What you should do →
Print every one of the following records verbatim, line for line.

Records shown →
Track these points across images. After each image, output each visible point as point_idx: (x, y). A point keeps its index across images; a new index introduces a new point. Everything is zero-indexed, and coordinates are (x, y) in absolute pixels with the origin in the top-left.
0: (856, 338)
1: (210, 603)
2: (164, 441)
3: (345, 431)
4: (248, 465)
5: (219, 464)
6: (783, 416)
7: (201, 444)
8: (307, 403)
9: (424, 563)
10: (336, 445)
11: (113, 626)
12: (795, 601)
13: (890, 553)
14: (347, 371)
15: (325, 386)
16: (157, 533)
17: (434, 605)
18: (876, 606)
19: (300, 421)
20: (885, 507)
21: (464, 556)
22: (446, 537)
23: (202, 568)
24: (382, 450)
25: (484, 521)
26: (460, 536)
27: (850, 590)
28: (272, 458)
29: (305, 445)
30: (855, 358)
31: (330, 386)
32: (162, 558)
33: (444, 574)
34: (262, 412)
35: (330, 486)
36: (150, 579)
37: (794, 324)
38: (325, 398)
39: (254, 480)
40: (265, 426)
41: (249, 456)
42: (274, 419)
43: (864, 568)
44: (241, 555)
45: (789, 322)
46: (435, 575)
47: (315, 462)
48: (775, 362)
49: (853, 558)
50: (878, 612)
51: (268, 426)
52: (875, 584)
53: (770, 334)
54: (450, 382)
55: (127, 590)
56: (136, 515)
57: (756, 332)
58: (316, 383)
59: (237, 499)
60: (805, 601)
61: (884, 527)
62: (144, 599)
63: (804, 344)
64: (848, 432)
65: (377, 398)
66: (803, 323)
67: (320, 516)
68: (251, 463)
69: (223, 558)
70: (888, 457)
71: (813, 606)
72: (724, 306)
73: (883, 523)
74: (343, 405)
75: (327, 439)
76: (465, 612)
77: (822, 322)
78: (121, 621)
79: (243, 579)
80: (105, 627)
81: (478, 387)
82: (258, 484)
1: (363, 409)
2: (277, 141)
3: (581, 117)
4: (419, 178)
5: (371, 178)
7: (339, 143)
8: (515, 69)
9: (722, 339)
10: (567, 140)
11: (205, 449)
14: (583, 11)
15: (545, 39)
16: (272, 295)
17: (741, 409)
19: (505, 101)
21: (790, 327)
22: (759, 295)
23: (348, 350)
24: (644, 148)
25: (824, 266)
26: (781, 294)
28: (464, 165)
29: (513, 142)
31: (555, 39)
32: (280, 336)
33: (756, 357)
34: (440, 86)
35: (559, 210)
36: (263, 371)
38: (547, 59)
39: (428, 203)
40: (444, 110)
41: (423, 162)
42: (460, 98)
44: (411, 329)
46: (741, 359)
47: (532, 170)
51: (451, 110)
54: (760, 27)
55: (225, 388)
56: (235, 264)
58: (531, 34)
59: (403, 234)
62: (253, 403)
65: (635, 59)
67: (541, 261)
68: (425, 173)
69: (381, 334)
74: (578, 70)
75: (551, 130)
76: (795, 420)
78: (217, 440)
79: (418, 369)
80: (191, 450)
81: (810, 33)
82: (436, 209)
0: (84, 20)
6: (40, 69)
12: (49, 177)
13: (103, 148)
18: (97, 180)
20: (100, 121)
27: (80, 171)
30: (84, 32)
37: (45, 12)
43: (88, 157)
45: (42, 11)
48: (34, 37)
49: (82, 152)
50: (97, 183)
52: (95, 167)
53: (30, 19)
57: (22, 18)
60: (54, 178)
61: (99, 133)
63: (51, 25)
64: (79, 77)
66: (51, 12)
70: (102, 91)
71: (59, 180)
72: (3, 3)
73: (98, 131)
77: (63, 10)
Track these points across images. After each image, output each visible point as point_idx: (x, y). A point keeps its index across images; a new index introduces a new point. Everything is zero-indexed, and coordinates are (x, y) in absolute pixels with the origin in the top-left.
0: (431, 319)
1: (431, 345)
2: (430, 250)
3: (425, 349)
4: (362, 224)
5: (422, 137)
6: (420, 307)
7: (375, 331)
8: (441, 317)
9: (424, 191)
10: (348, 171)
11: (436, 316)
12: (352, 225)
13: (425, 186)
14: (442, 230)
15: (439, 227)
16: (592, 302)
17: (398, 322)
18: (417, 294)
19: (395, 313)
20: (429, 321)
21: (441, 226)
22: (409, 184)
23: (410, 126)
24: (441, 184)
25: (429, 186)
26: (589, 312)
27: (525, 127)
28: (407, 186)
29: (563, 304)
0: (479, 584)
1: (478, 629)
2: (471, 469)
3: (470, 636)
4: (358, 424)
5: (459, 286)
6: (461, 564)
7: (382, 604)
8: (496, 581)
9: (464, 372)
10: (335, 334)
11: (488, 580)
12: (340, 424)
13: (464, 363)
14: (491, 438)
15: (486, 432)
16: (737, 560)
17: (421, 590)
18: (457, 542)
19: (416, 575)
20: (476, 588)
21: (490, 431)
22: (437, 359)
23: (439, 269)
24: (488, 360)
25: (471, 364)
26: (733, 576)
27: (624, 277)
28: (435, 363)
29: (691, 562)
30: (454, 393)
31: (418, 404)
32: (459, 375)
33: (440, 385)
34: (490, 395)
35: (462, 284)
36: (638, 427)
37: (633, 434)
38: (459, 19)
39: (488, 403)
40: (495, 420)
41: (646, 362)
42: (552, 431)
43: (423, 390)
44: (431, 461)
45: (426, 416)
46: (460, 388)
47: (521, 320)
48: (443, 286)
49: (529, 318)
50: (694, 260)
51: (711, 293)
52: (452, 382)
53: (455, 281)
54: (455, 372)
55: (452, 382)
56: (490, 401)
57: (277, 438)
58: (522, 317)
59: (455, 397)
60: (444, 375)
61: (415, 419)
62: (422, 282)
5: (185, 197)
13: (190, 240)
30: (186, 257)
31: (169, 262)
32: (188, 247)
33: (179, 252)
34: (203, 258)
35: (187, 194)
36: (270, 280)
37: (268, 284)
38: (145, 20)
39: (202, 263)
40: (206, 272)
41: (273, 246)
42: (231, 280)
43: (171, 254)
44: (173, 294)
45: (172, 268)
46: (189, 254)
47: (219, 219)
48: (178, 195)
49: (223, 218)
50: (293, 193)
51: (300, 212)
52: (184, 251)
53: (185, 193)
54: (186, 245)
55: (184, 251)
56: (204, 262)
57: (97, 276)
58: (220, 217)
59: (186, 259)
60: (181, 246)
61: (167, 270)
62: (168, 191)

Expected answer →
Track these points across images. After each image, output each visible point as point_idx: (x, y). A point keeps its index across images; a new index introduces a new point. Everything is zero-indexed, and coordinates are (x, y) in absolute pixels with the origin in the top-left.
0: (856, 338)
1: (210, 603)
2: (164, 441)
3: (345, 431)
4: (248, 465)
5: (219, 464)
6: (783, 416)
7: (201, 444)
8: (307, 403)
9: (424, 563)
10: (336, 445)
11: (113, 626)
12: (795, 601)
13: (890, 553)
14: (347, 371)
15: (325, 386)
16: (157, 533)
17: (434, 605)
18: (876, 606)
19: (300, 421)
20: (885, 507)
21: (464, 556)
22: (446, 537)
23: (202, 568)
24: (382, 450)
25: (484, 521)
26: (460, 536)
27: (850, 590)
28: (272, 458)
29: (305, 445)
30: (855, 358)
31: (330, 386)
32: (162, 558)
33: (444, 574)
34: (262, 412)
35: (330, 486)
36: (150, 579)
37: (794, 324)
38: (325, 398)
39: (254, 480)
40: (265, 426)
41: (249, 456)
42: (274, 419)
43: (864, 568)
44: (241, 555)
45: (789, 322)
46: (435, 575)
47: (315, 462)
48: (775, 362)
49: (853, 558)
50: (878, 612)
51: (268, 426)
52: (875, 584)
53: (770, 334)
54: (450, 382)
55: (127, 590)
56: (136, 515)
57: (756, 332)
58: (316, 383)
59: (237, 499)
60: (805, 601)
61: (884, 527)
62: (144, 599)
63: (804, 344)
64: (848, 432)
65: (377, 398)
66: (803, 323)
67: (320, 516)
68: (251, 463)
69: (223, 558)
70: (888, 457)
71: (813, 606)
72: (724, 306)
73: (883, 523)
74: (343, 405)
75: (327, 439)
76: (465, 612)
77: (822, 322)
78: (121, 621)
79: (243, 579)
80: (105, 627)
81: (478, 387)
82: (258, 484)
1: (363, 409)
2: (277, 141)
3: (581, 117)
4: (419, 178)
5: (371, 178)
7: (339, 143)
8: (515, 69)
9: (722, 339)
10: (567, 140)
11: (205, 449)
14: (583, 11)
15: (545, 39)
16: (272, 295)
17: (741, 409)
19: (505, 101)
21: (790, 327)
22: (759, 295)
23: (348, 350)
24: (644, 148)
25: (824, 266)
26: (781, 294)
28: (464, 165)
29: (513, 142)
31: (555, 39)
32: (280, 336)
33: (756, 357)
34: (440, 86)
35: (559, 210)
36: (263, 371)
38: (547, 59)
39: (428, 203)
40: (444, 110)
41: (423, 162)
42: (460, 98)
44: (411, 329)
46: (741, 359)
47: (532, 170)
51: (451, 110)
54: (760, 27)
55: (225, 388)
56: (235, 264)
58: (531, 34)
59: (403, 234)
62: (253, 403)
65: (635, 59)
67: (541, 261)
68: (425, 173)
69: (381, 334)
74: (578, 70)
75: (551, 130)
76: (795, 420)
78: (217, 440)
79: (418, 369)
80: (191, 450)
81: (810, 33)
82: (436, 209)
0: (84, 20)
6: (40, 69)
12: (49, 177)
13: (103, 148)
18: (97, 180)
20: (100, 121)
27: (80, 171)
30: (84, 32)
37: (45, 12)
43: (88, 157)
45: (42, 11)
48: (34, 37)
49: (82, 152)
50: (97, 183)
52: (95, 167)
53: (30, 19)
57: (22, 18)
60: (54, 178)
61: (99, 133)
63: (51, 25)
64: (79, 77)
66: (51, 12)
70: (102, 91)
71: (59, 180)
72: (3, 3)
73: (98, 131)
77: (63, 10)
Track these points across images. After each image, output each visible point as point_idx: (x, y). A point keeps its index across images; a new index introduces a new point. Everything is zero-indexed, and coordinates are (x, y) in absolute pixels with the origin in the top-left.
0: (431, 319)
1: (431, 345)
2: (430, 250)
3: (425, 349)
4: (362, 224)
5: (422, 137)
6: (420, 307)
7: (375, 331)
8: (441, 317)
9: (424, 191)
10: (348, 171)
11: (436, 316)
12: (352, 225)
13: (425, 186)
14: (442, 230)
15: (439, 227)
16: (592, 302)
17: (398, 322)
18: (417, 294)
19: (395, 313)
20: (429, 321)
21: (441, 226)
22: (409, 184)
23: (410, 126)
24: (441, 184)
25: (429, 186)
26: (589, 312)
27: (525, 127)
28: (407, 186)
29: (563, 304)
0: (479, 584)
1: (478, 629)
2: (471, 469)
3: (470, 636)
4: (358, 424)
5: (459, 286)
6: (461, 564)
7: (382, 604)
8: (496, 581)
9: (464, 372)
10: (335, 334)
11: (488, 580)
12: (340, 424)
13: (464, 363)
14: (491, 438)
15: (486, 432)
16: (737, 560)
17: (421, 590)
18: (457, 542)
19: (416, 575)
20: (476, 588)
21: (490, 431)
22: (437, 359)
23: (439, 269)
24: (488, 360)
25: (471, 364)
26: (733, 576)
27: (624, 277)
28: (435, 363)
29: (691, 562)
30: (454, 393)
31: (418, 404)
32: (459, 375)
33: (440, 385)
34: (490, 395)
35: (462, 284)
36: (638, 427)
37: (633, 434)
38: (459, 19)
39: (488, 403)
40: (495, 420)
41: (646, 362)
42: (552, 431)
43: (423, 390)
44: (431, 461)
45: (426, 416)
46: (460, 388)
47: (521, 320)
48: (443, 286)
49: (529, 318)
50: (694, 260)
51: (711, 293)
52: (452, 382)
53: (455, 281)
54: (455, 372)
55: (452, 382)
56: (490, 401)
57: (277, 438)
58: (522, 317)
59: (455, 397)
60: (444, 375)
61: (415, 419)
62: (422, 282)
5: (185, 197)
13: (190, 240)
30: (186, 257)
31: (169, 262)
32: (188, 247)
33: (179, 252)
34: (203, 258)
35: (187, 194)
36: (270, 280)
37: (268, 284)
38: (145, 20)
39: (202, 263)
40: (206, 272)
41: (273, 246)
42: (231, 280)
43: (171, 254)
44: (173, 294)
45: (172, 268)
46: (189, 254)
47: (219, 219)
48: (178, 195)
49: (223, 218)
50: (293, 193)
51: (300, 212)
52: (184, 251)
53: (185, 193)
54: (186, 245)
55: (184, 251)
56: (204, 262)
57: (97, 276)
58: (220, 217)
59: (186, 259)
60: (181, 246)
61: (167, 270)
62: (168, 191)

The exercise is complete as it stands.